> [The problem]: Leave the images out. Give every line below again, precisely.

(Source data)

────────────────────

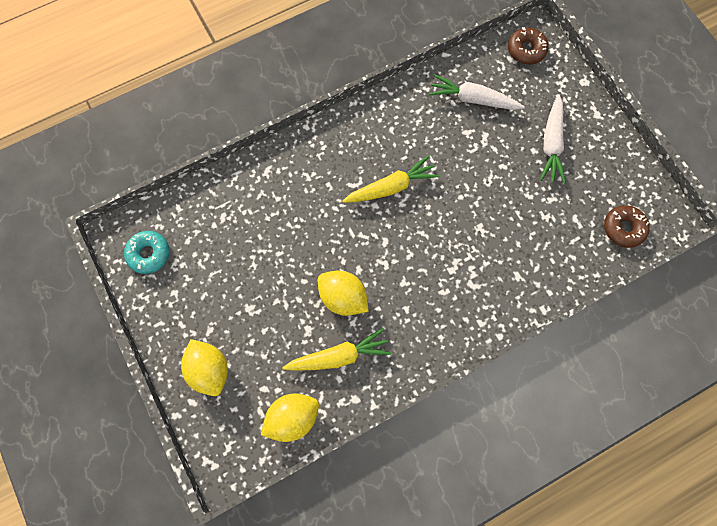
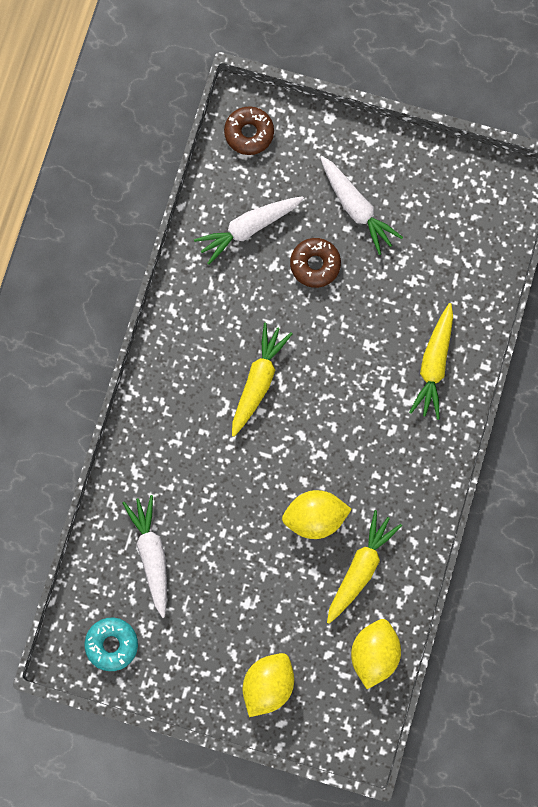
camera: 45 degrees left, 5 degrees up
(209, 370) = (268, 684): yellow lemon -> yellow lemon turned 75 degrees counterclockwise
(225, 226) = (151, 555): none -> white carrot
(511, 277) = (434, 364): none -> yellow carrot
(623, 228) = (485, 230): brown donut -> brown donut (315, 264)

────────────────────

> [Result for this task]:
camera: 45 degrees left, 5 degrees up
(209, 370) = (268, 684): yellow lemon -> yellow lemon turned 75 degrees counterclockwise
(225, 226) = (151, 555): none -> white carrot
(511, 277) = (434, 364): none -> yellow carrot
(623, 228) = (485, 230): brown donut -> brown donut (315, 264)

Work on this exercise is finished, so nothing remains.